(Collected data entries)
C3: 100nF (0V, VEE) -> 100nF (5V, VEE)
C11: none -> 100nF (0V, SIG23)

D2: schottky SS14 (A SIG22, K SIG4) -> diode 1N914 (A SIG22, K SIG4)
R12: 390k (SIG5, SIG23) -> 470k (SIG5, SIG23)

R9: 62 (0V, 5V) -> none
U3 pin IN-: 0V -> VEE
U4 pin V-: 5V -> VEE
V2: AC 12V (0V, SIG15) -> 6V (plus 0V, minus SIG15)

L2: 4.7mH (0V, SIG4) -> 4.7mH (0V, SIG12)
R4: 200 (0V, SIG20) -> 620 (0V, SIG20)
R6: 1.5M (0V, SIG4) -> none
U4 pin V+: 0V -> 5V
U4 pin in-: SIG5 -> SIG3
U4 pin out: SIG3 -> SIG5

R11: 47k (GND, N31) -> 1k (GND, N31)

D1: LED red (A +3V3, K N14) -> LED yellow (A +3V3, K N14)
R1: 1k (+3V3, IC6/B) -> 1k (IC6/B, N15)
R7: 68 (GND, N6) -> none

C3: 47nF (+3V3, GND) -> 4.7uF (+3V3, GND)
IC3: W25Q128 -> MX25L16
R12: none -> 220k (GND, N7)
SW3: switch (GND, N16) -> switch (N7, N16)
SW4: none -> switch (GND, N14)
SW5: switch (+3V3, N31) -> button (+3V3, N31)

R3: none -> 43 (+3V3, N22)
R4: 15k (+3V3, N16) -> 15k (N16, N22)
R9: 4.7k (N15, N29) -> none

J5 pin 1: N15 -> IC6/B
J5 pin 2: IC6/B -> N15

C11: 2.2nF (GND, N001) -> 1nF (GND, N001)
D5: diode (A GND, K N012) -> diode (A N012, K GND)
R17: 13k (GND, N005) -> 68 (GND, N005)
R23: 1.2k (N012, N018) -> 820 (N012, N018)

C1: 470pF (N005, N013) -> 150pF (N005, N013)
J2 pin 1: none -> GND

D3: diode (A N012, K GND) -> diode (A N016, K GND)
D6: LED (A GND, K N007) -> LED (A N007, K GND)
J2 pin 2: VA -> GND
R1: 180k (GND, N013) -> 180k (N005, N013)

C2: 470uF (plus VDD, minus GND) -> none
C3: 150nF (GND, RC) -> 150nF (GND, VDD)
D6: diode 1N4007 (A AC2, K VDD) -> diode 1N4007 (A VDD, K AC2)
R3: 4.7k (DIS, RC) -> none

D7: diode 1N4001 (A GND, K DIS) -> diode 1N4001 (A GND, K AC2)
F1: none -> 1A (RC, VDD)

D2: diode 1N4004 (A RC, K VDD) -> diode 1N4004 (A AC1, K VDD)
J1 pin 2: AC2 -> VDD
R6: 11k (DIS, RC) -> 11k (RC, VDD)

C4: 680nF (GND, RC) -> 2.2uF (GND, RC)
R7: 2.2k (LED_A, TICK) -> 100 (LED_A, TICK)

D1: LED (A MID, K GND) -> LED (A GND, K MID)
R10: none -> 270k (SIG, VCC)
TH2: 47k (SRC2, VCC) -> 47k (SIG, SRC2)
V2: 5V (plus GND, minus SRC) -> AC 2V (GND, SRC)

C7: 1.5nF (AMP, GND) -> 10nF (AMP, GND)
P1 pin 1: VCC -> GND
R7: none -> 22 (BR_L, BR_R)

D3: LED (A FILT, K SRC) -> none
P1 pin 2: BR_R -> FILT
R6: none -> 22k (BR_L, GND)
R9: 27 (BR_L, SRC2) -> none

Instructions to follow:
Reproduce exactly the lines from the beginning of the entries above up to and including the line that contains "J5 pin 2: IC6/B -> N15".

Exercise output:
C3: 100nF (0V, VEE) -> 100nF (5V, VEE)
C11: none -> 100nF (0V, SIG23)

D2: schottky SS14 (A SIG22, K SIG4) -> diode 1N914 (A SIG22, K SIG4)
R12: 390k (SIG5, SIG23) -> 470k (SIG5, SIG23)

R9: 62 (0V, 5V) -> none
U3 pin IN-: 0V -> VEE
U4 pin V-: 5V -> VEE
V2: AC 12V (0V, SIG15) -> 6V (plus 0V, minus SIG15)

L2: 4.7mH (0V, SIG4) -> 4.7mH (0V, SIG12)
R4: 200 (0V, SIG20) -> 620 (0V, SIG20)
R6: 1.5M (0V, SIG4) -> none
U4 pin V+: 0V -> 5V
U4 pin in-: SIG5 -> SIG3
U4 pin out: SIG3 -> SIG5

R11: 47k (GND, N31) -> 1k (GND, N31)

D1: LED red (A +3V3, K N14) -> LED yellow (A +3V3, K N14)
R1: 1k (+3V3, IC6/B) -> 1k (IC6/B, N15)
R7: 68 (GND, N6) -> none

C3: 47nF (+3V3, GND) -> 4.7uF (+3V3, GND)
IC3: W25Q128 -> MX25L16
R12: none -> 220k (GND, N7)
SW3: switch (GND, N16) -> switch (N7, N16)
SW4: none -> switch (GND, N14)
SW5: switch (+3V3, N31) -> button (+3V3, N31)

R3: none -> 43 (+3V3, N22)
R4: 15k (+3V3, N16) -> 15k (N16, N22)
R9: 4.7k (N15, N29) -> none

J5 pin 1: N15 -> IC6/B
J5 pin 2: IC6/B -> N15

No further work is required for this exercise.